EXERCISE DIRECTIONS ▸ Copy every line of the records below where the word "green" occurs.

RECORDS FOR THE EXERCISE ▸
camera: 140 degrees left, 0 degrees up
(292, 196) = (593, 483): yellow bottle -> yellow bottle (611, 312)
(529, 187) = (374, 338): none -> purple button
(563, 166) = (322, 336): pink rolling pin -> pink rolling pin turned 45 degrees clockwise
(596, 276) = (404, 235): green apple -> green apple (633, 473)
==
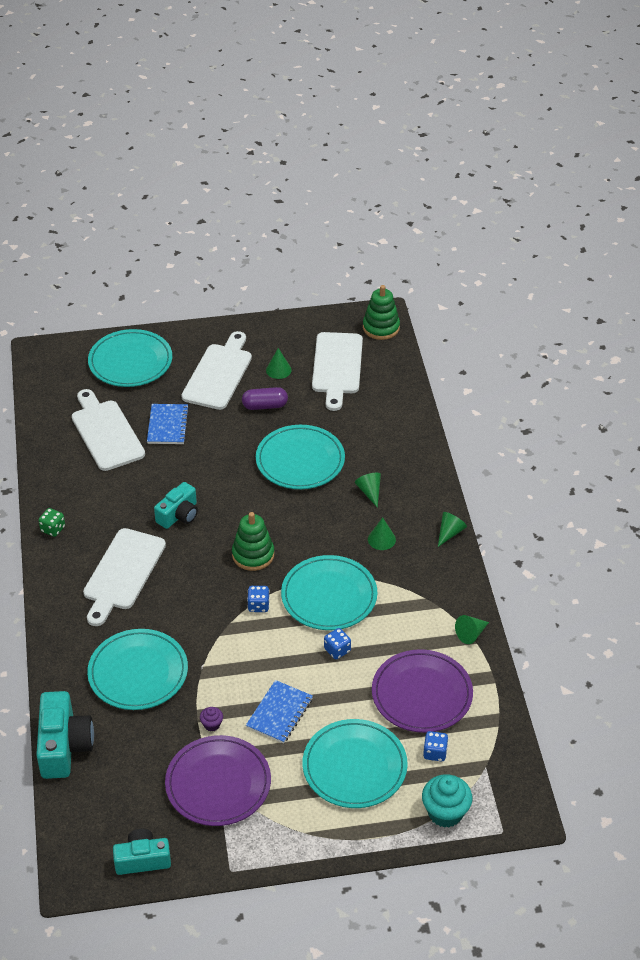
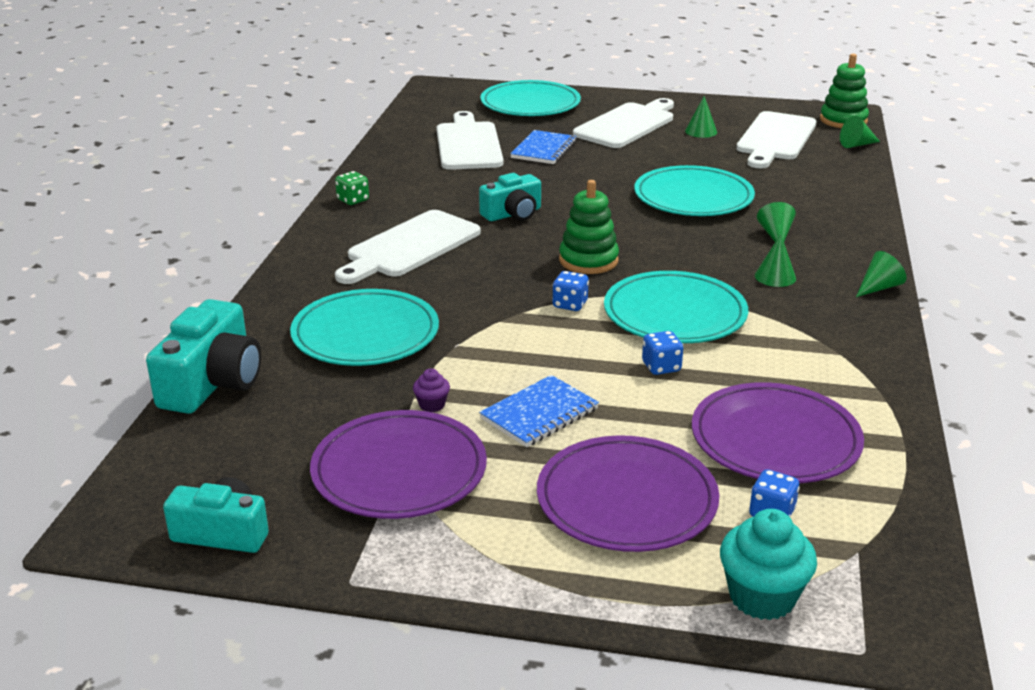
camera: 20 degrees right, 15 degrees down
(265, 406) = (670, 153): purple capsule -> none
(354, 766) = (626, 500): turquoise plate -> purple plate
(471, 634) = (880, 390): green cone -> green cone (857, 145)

RESPONSE FOR THIS EXERCISE ▸
(596, 276) = (404, 235): green apple -> green apple (633, 473)
(471, 634) = (880, 390): green cone -> green cone (857, 145)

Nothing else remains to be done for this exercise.